Records supplied:
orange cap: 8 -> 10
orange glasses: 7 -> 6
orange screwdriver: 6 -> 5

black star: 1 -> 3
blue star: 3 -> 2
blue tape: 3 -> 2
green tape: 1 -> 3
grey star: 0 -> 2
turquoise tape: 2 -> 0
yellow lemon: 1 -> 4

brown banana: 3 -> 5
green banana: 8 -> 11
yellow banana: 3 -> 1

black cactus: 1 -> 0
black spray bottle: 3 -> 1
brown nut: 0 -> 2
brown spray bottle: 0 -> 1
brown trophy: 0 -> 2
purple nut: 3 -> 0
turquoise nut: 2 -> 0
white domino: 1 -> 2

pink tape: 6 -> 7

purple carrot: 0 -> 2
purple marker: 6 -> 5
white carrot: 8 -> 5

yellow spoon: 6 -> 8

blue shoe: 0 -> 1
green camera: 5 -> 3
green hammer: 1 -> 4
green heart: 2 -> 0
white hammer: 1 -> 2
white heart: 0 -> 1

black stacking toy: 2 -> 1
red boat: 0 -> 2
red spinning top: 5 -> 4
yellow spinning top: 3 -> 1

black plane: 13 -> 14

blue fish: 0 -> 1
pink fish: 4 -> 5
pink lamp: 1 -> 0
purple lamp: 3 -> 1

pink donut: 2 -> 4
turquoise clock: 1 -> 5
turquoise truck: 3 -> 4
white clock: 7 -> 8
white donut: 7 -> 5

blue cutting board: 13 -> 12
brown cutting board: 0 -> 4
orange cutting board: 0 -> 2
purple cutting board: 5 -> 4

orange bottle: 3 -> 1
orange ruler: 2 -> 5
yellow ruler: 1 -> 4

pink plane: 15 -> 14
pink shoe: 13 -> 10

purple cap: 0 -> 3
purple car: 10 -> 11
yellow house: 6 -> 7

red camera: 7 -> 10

Exercise: In the data above, find the line that contains "black spray bottle: 3 -> 1", then reproduce exactly every line from the first line through that line.

Worked solution:
orange cap: 8 -> 10
orange glasses: 7 -> 6
orange screwdriver: 6 -> 5

black star: 1 -> 3
blue star: 3 -> 2
blue tape: 3 -> 2
green tape: 1 -> 3
grey star: 0 -> 2
turquoise tape: 2 -> 0
yellow lemon: 1 -> 4

brown banana: 3 -> 5
green banana: 8 -> 11
yellow banana: 3 -> 1

black cactus: 1 -> 0
black spray bottle: 3 -> 1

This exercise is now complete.